Data extracts:
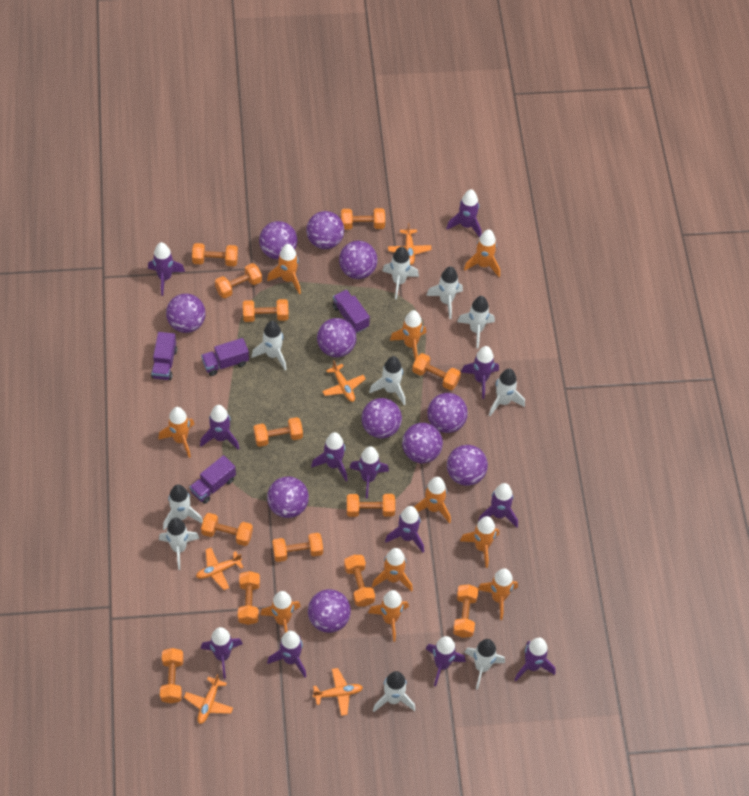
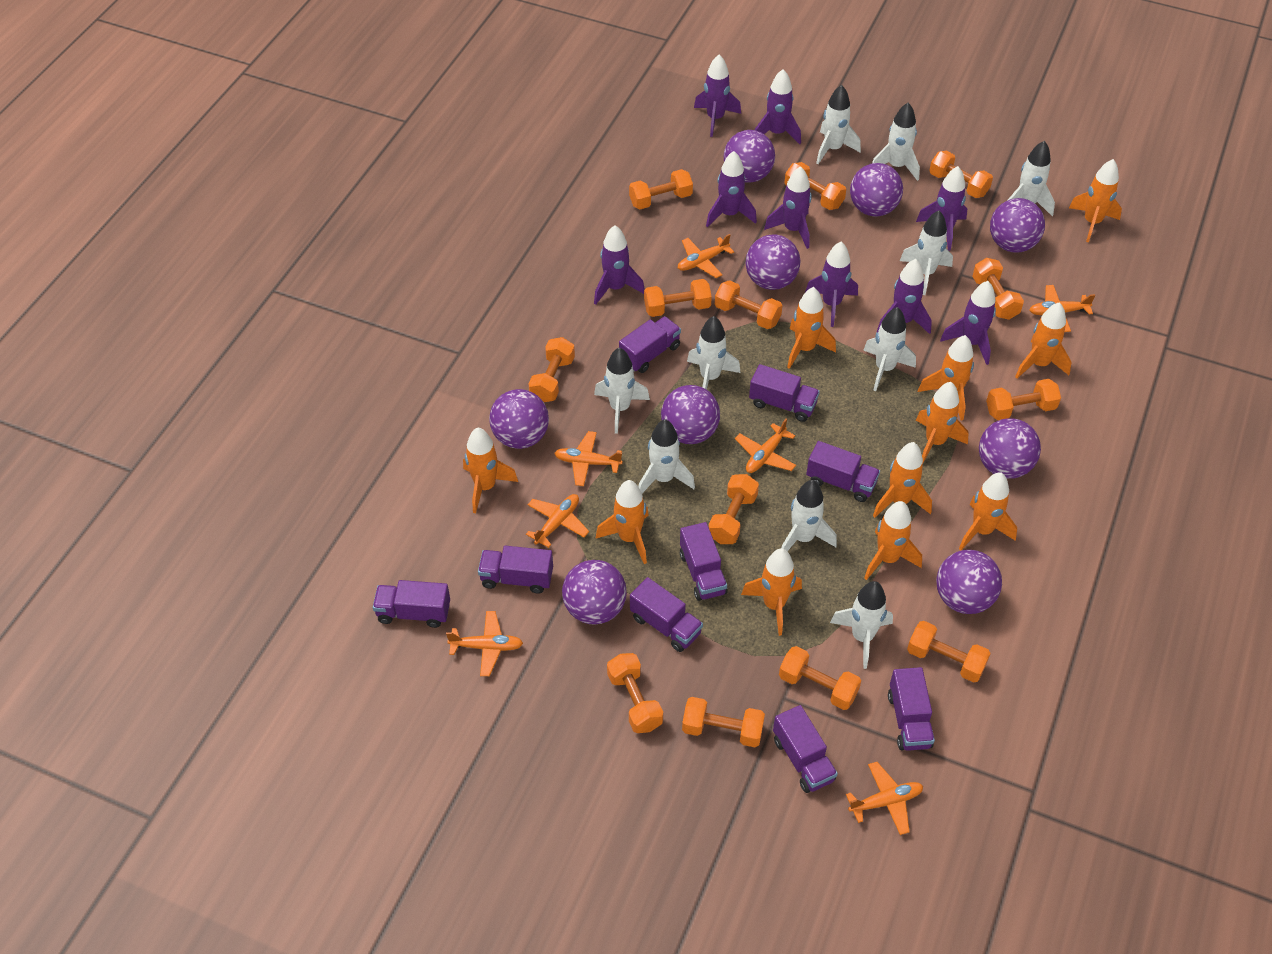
orange plane: 5 -> 7
orange rocket: 10 -> 11
purple ball: 11 -> 9
purple rocket: 12 -> 9
purple truck: 4 -> 9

Exercise aim:
Above are the records; print them all exactly and keep the pictures out.

Answer below:
orange plane: 5 -> 7
orange rocket: 10 -> 11
purple ball: 11 -> 9
purple rocket: 12 -> 9
purple truck: 4 -> 9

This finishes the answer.